Aim of the task |
All lines from the one with "D115: schottky MBR340" to the end of the listing below are to be transcribed exactly; both end lines are included, and no other lines are.

====== Provided data ======

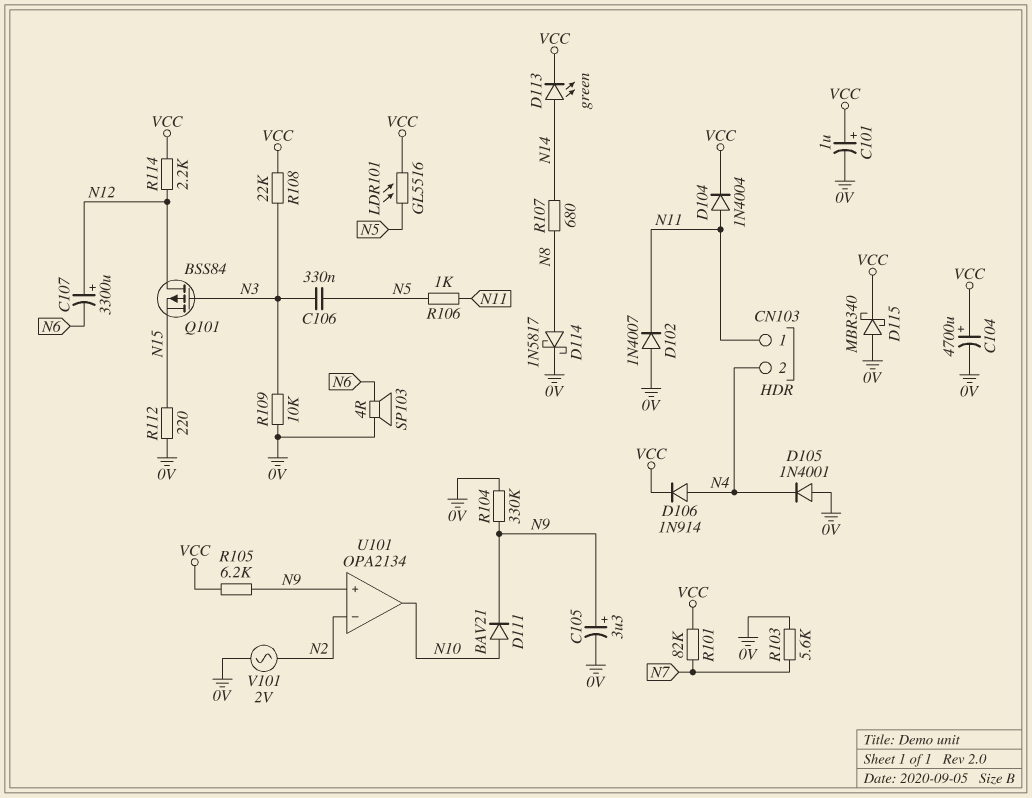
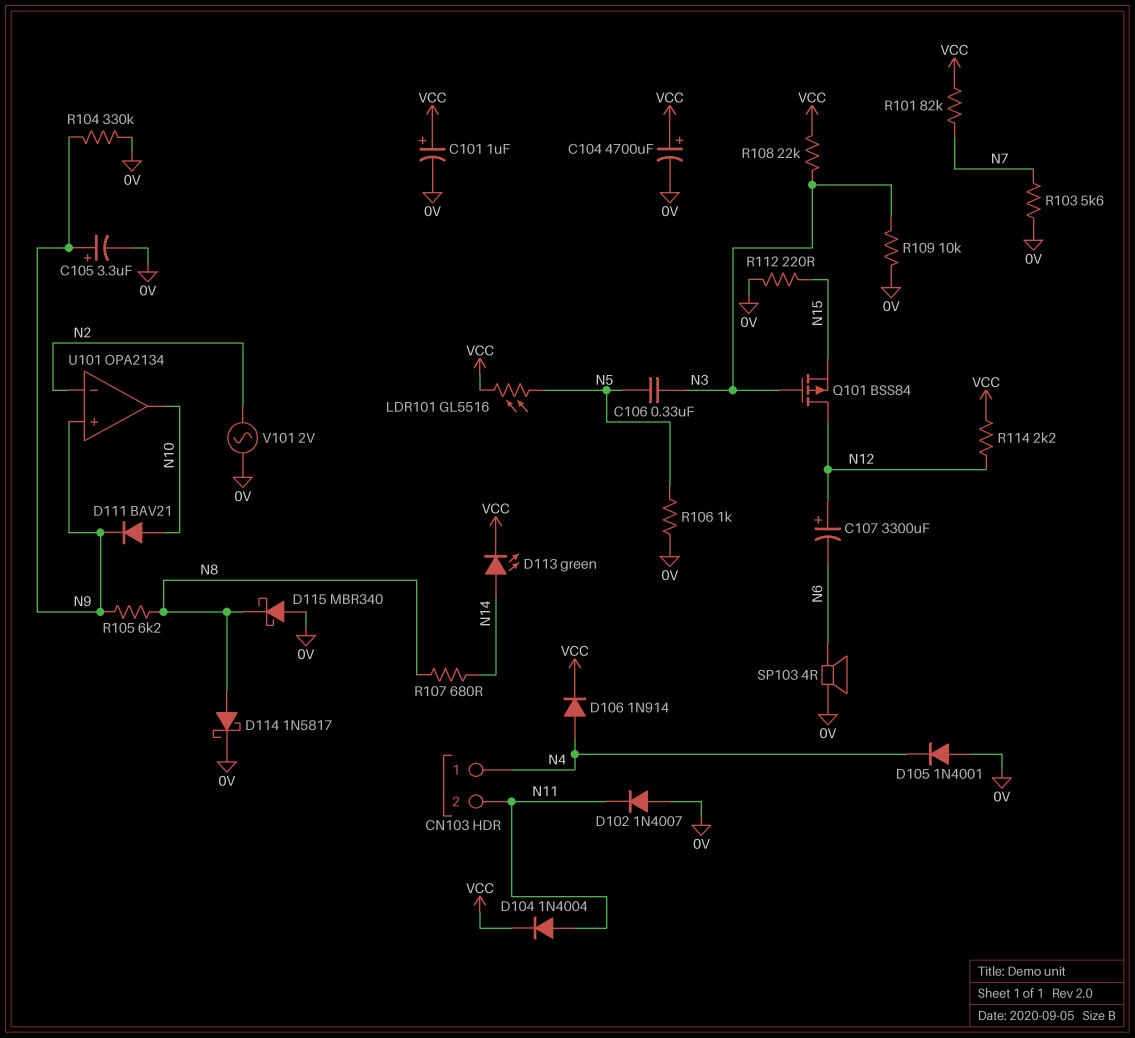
CN103 pin 1: N11 -> N4
CN103 pin 2: N4 -> N11
D115: schottky MBR340 (A 0V, K VCC) -> schottky MBR340 (A 0V, K N8)
R105: 6.2k (N9, VCC) -> 6.2k (N8, N9)
R106: 1k (N5, N11) -> 1k (0V, N5)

======

Answer |
D115: schottky MBR340 (A 0V, K VCC) -> schottky MBR340 (A 0V, K N8)
R105: 6.2k (N9, VCC) -> 6.2k (N8, N9)
R106: 1k (N5, N11) -> 1k (0V, N5)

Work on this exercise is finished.